:: About this exercise ::
A precise copy of the data is required, with every picture left out.
——————
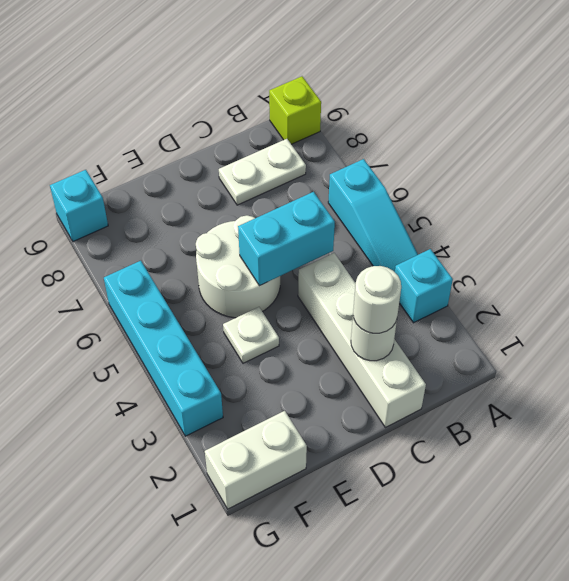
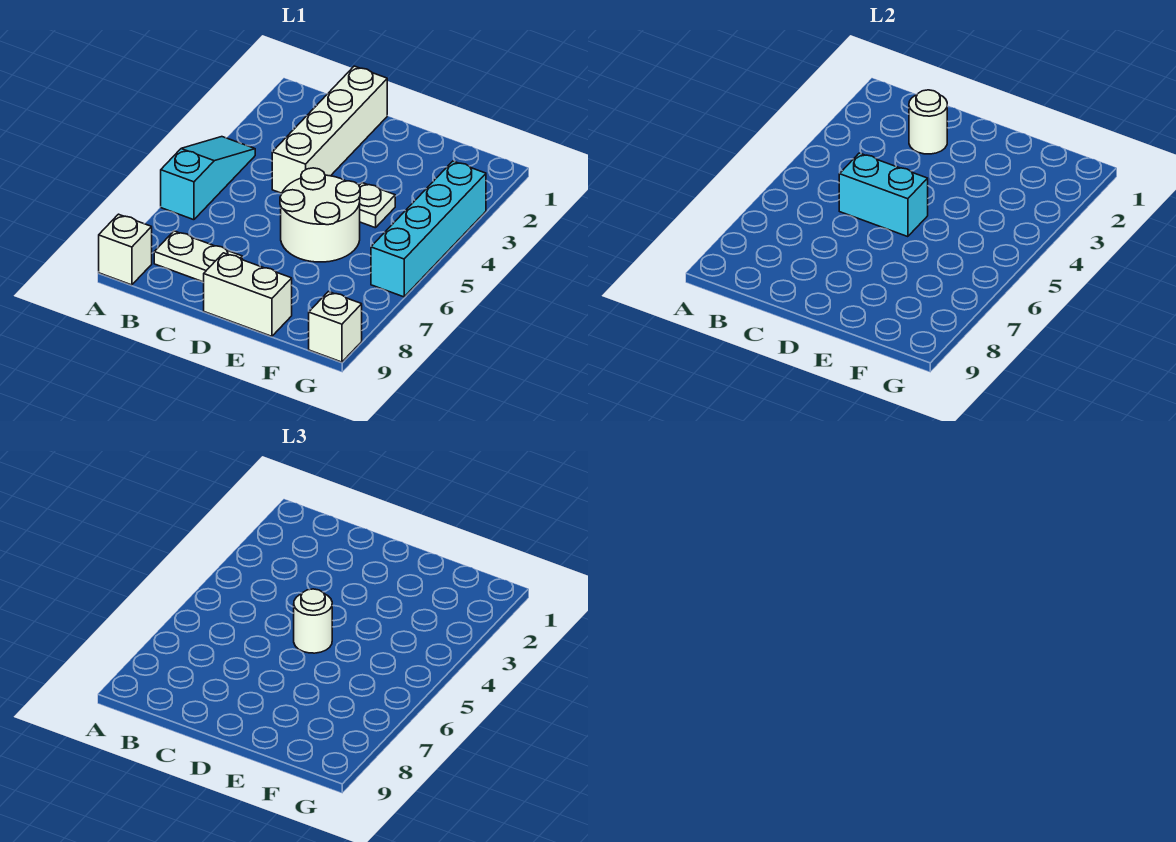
cyan brick A3 level 1 -> none
lime brick A9 level 1 -> white brick A9 level 1
white round brick C2 level 3 -> white round brick D5 level 3
white brick F1:G1 level 1 -> white brick D9:E9 level 1
cyan brick G9 level 1 -> white brick G9 level 1

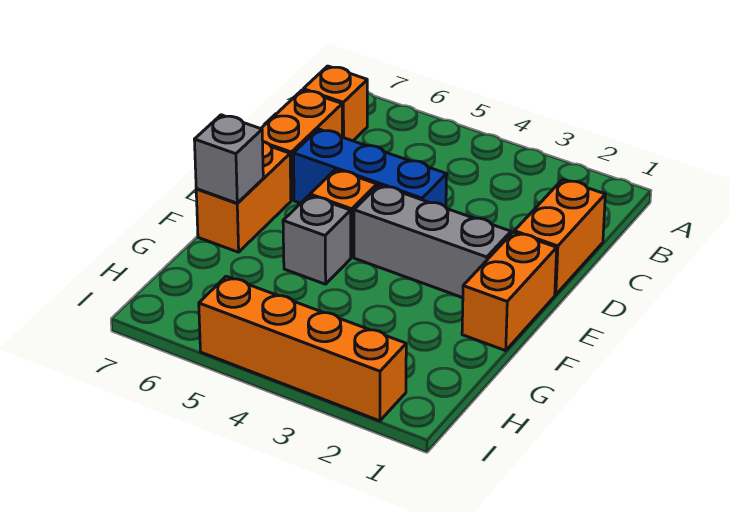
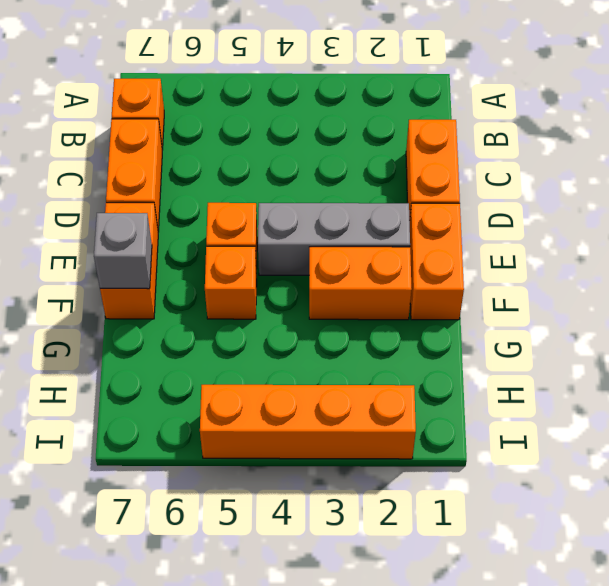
blue brick D4:D6 level 1 -> none
none -> orange brick F2:F3 level 1
grey brick F5 level 1 -> orange brick F5 level 1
——————
:: Exercise solution ::
cyan brick A3 level 1 -> none
lime brick A9 level 1 -> white brick A9 level 1
white round brick C2 level 3 -> white round brick D5 level 3
white brick F1:G1 level 1 -> white brick D9:E9 level 1
cyan brick G9 level 1 -> white brick G9 level 1

blue brick D4:D6 level 1 -> none
none -> orange brick F2:F3 level 1
grey brick F5 level 1 -> orange brick F5 level 1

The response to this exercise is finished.